-- START OF DATA ENTRIES --

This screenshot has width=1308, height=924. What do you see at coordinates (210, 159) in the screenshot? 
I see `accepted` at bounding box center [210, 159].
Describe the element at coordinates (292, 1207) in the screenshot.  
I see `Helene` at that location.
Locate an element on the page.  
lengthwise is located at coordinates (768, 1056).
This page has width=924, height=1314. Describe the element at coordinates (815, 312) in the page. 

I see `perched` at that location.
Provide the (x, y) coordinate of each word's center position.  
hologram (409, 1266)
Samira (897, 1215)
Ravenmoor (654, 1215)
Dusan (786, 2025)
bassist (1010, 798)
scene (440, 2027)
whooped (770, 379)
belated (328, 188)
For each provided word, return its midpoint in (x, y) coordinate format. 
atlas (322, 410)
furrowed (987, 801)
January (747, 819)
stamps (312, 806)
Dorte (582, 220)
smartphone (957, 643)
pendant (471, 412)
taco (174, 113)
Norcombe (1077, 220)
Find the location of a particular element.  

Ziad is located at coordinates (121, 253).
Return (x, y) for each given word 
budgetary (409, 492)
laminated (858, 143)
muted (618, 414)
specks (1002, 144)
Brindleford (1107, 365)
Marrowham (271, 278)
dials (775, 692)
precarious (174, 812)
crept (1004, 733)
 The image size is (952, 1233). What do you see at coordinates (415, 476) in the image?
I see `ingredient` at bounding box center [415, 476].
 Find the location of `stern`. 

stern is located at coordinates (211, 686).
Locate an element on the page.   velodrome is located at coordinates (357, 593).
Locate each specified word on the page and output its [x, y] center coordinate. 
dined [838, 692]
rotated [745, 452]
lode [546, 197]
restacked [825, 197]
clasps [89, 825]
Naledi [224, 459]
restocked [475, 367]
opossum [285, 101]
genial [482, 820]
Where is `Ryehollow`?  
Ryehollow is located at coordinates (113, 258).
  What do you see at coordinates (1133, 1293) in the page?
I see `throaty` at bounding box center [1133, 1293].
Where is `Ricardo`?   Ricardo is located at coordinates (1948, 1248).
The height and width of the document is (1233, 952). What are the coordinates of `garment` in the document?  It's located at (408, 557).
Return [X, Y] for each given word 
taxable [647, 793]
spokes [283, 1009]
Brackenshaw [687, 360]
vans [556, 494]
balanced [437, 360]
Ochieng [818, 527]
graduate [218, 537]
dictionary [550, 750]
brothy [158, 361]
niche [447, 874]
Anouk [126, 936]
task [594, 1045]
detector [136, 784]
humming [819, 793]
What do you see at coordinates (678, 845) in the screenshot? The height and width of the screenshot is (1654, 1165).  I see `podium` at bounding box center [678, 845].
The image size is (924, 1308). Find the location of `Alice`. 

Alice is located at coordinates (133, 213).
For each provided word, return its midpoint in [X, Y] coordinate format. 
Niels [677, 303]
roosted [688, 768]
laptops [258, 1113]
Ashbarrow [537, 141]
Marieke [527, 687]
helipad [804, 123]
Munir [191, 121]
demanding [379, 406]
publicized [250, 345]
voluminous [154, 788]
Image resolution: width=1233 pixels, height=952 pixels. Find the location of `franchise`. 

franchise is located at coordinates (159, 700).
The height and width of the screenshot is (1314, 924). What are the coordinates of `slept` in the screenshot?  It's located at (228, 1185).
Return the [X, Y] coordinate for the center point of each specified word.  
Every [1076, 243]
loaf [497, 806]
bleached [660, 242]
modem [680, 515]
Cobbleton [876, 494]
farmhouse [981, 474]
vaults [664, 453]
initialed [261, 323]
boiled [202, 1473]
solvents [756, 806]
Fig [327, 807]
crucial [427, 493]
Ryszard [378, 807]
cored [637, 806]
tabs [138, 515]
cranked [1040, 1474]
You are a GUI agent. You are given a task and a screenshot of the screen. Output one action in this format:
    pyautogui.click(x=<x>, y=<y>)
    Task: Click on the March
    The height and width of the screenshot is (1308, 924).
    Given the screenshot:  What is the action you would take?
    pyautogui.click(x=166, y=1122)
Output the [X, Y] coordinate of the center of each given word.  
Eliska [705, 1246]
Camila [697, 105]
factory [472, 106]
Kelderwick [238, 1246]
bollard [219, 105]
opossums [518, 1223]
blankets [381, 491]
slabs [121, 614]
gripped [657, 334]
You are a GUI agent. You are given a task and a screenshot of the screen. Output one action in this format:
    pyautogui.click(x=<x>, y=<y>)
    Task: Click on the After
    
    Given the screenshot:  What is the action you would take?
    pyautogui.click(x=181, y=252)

-- END OF DATA ENTRIES --

## [STATED GOAL]
Write out the part of the records that opens with the line containing "For each provided word, return its midpoint in [X, Y]" and closes with the line containing "voluminous [154, 788]", copying every line in that span exactly.

## [TASK RESPONSE]
For each provided word, return its midpoint in [X, Y] coordinate format. 
Niels [677, 303]
roosted [688, 768]
laptops [258, 1113]
Ashbarrow [537, 141]
Marieke [527, 687]
helipad [804, 123]
Munir [191, 121]
demanding [379, 406]
publicized [250, 345]
voluminous [154, 788]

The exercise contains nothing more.